------ DATA SUPPLIED
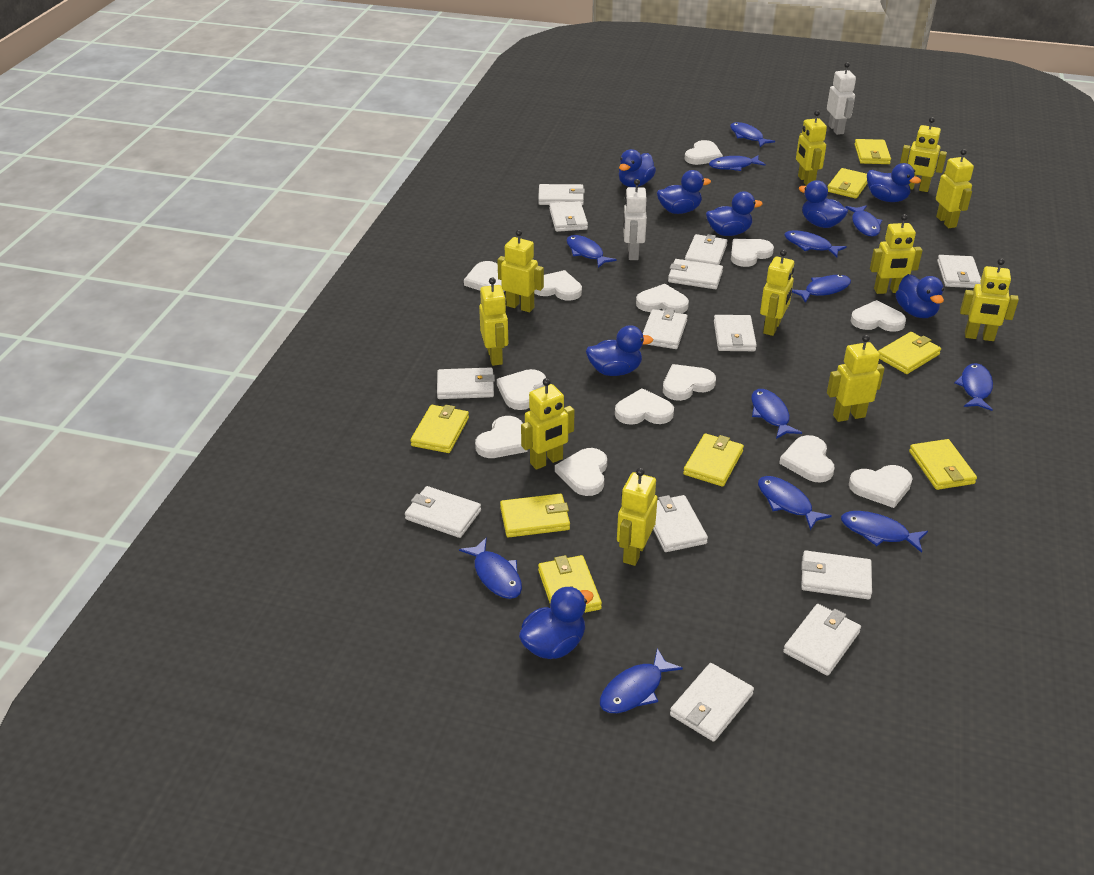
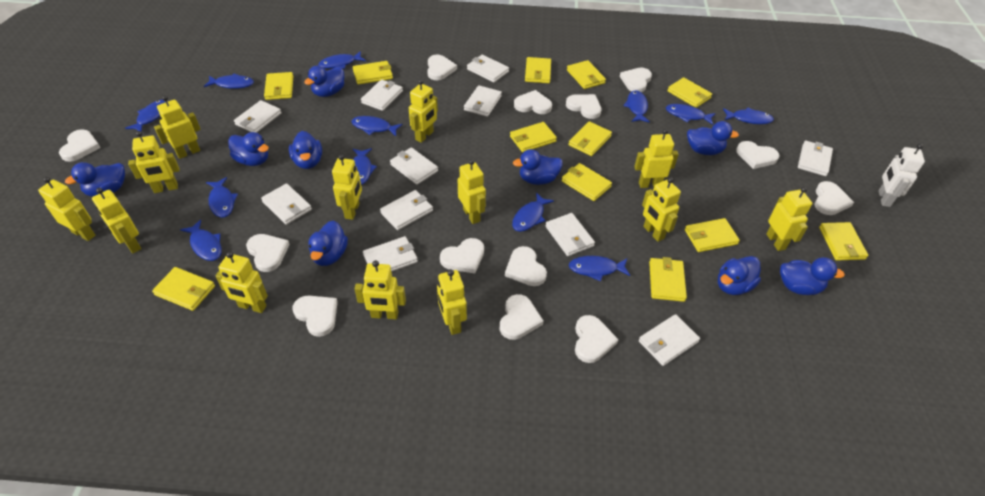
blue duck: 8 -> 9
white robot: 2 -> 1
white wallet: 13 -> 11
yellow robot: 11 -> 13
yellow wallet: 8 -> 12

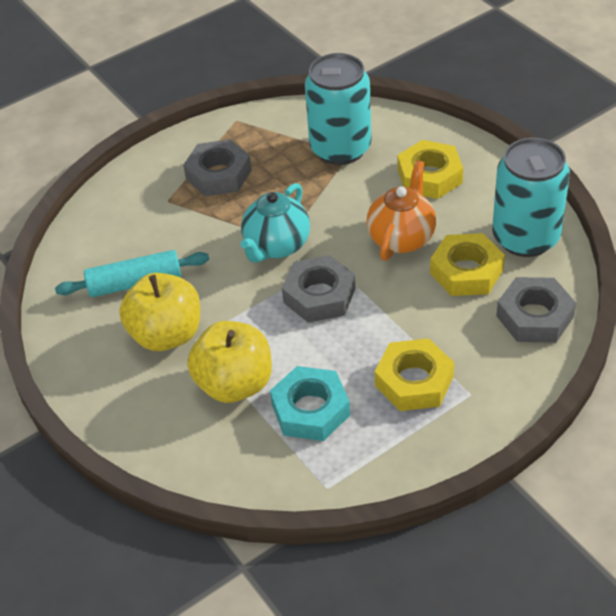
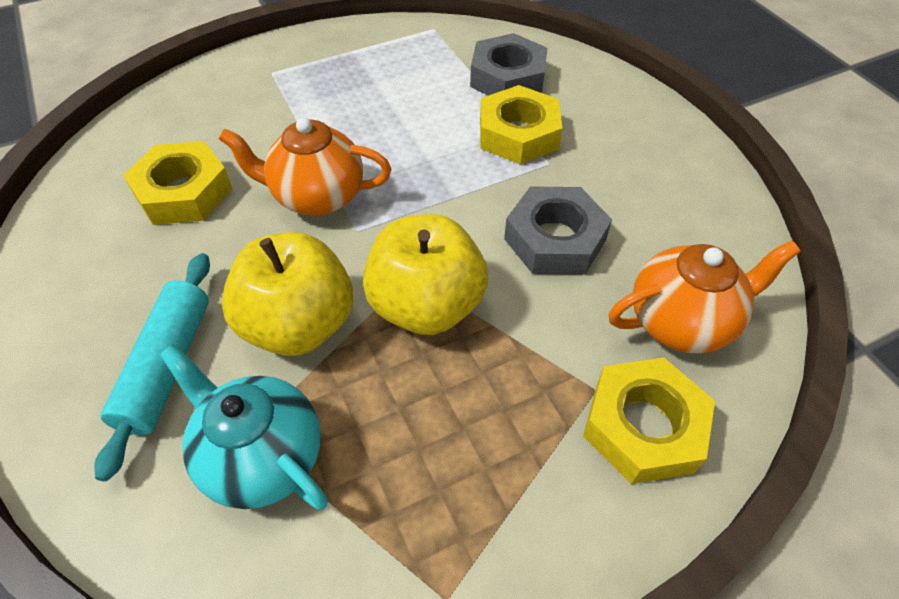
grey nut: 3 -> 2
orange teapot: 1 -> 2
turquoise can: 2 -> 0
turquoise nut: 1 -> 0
------------
■ **YOUR TASK**: Give the records again without a single change, and exclude the pictures.

■ **RESULT OF THE TASK**:
blue duck: 8 -> 9
white robot: 2 -> 1
white wallet: 13 -> 11
yellow robot: 11 -> 13
yellow wallet: 8 -> 12

grey nut: 3 -> 2
orange teapot: 1 -> 2
turquoise can: 2 -> 0
turquoise nut: 1 -> 0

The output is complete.